◆ Data extracts ◆
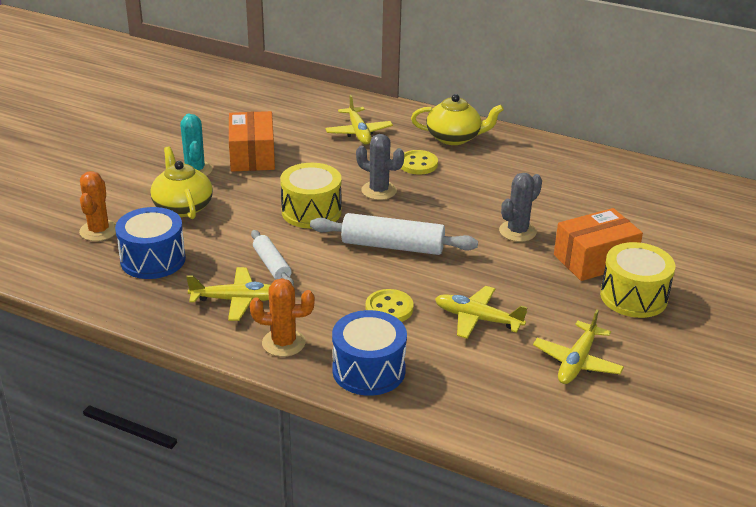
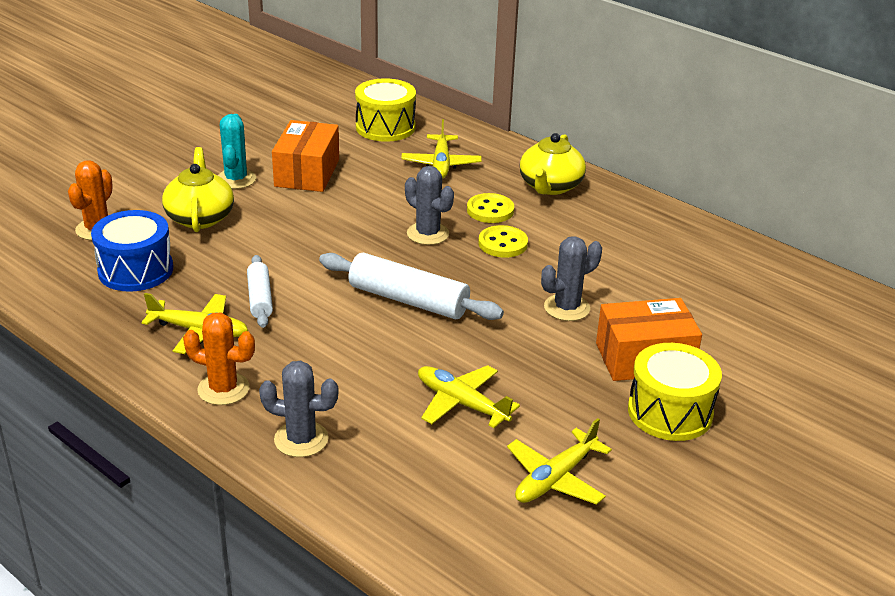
camera: 15 degrees right, 0 degrees up
(311, 211) = (337, 245): yellow drum -> yellow drum (385, 127)
(368, 370) = (301, 439): blue drum -> grey cactus
(389, 308) = (364, 371): yellow button -> yellow button (503, 244)
(454, 138) = (550, 186): yellow teapot -> yellow teapot turned 90 degrees clockwise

◆ The problem ◆
Across the entries above, find each line with the word "drum" and please copy it out.

◆ Output of the exercise ◆
(311, 211) = (337, 245): yellow drum -> yellow drum (385, 127)
(368, 370) = (301, 439): blue drum -> grey cactus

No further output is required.